INSTRUCTIONS TO FOLLOW: Please repeat the records below exactly, but only from the line that contains "grey brick G8:G9" onward, ending with the last line.

[Dataset items]
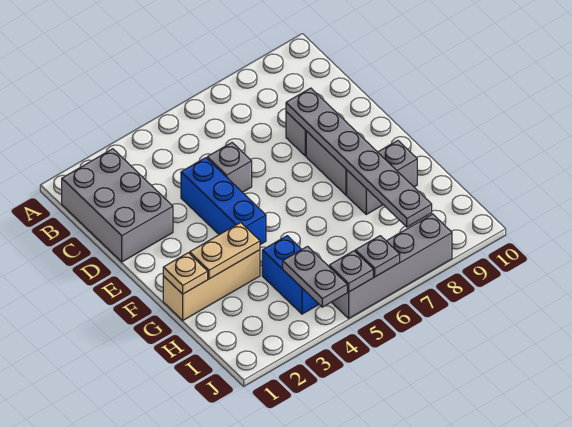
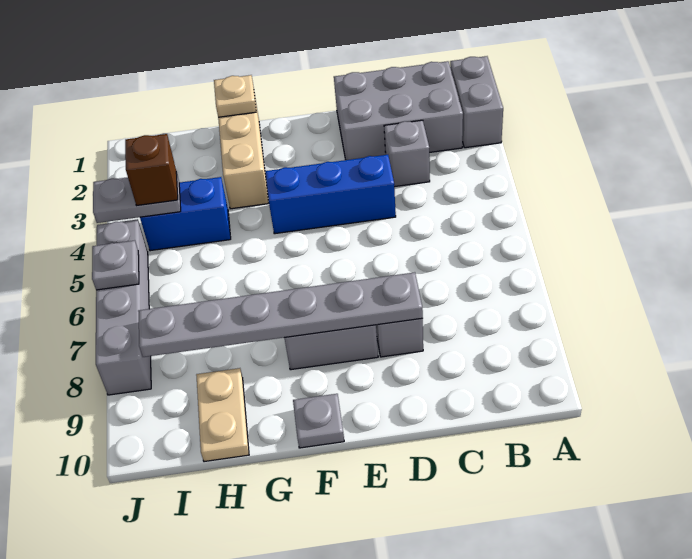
grey brick D5 level 1 -> grey brick C3 level 1
tan plate G2:G3 level 2 -> tan plate H9:H10 level 1
grey brick G8:G9 level 1 -> grey brick A1:A2 level 1
none -> brown brick I4 level 3
grey plate J5 level 2 -> grey plate F10 level 1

COMPLETED TASK:
grey brick G8:G9 level 1 -> grey brick A1:A2 level 1
none -> brown brick I4 level 3
grey plate J5 level 2 -> grey plate F10 level 1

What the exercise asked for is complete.